Task :: One number alone answers this: the count of lines below in which the word "bulb" is found.

Material for the task ::
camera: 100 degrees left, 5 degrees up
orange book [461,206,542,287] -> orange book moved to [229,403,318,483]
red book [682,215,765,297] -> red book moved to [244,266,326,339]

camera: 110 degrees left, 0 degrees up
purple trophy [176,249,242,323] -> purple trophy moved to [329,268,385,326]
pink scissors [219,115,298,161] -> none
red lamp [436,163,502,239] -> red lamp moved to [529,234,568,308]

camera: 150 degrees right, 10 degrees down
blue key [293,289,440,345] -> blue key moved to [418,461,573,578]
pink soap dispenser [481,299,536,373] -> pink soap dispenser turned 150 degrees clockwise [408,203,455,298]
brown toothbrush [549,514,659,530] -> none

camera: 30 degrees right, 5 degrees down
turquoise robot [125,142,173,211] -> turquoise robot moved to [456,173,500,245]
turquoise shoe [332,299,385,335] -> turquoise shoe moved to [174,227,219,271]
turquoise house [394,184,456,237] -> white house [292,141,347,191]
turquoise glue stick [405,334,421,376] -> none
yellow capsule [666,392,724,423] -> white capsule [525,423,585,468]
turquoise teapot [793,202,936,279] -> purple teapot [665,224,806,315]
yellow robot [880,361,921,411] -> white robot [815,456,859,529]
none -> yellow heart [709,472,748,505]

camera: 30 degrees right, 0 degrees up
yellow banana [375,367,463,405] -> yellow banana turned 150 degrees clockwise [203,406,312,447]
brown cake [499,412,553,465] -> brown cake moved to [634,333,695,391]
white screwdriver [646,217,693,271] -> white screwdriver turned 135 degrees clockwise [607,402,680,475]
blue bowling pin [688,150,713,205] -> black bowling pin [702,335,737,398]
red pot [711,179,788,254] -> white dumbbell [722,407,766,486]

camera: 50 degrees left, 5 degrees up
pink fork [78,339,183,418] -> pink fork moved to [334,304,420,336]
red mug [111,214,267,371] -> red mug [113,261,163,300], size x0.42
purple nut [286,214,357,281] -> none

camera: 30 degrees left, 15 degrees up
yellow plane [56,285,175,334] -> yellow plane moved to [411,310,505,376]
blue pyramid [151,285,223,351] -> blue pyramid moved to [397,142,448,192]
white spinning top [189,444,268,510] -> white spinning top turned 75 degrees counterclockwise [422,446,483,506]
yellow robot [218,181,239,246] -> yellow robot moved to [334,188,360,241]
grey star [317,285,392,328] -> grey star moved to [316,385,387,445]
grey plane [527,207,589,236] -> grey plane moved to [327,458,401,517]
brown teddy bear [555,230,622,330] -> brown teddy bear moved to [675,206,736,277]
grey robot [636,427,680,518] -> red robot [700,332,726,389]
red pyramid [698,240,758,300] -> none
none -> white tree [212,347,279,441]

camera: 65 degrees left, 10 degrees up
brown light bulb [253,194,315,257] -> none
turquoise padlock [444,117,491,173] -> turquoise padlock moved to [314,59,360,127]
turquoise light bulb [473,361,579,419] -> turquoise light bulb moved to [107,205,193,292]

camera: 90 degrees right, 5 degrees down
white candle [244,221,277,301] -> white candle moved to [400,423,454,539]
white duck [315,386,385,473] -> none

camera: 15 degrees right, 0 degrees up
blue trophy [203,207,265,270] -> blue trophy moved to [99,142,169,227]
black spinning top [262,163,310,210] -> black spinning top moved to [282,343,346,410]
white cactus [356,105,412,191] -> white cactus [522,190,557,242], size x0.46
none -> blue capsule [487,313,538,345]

Answer to this problem :: 2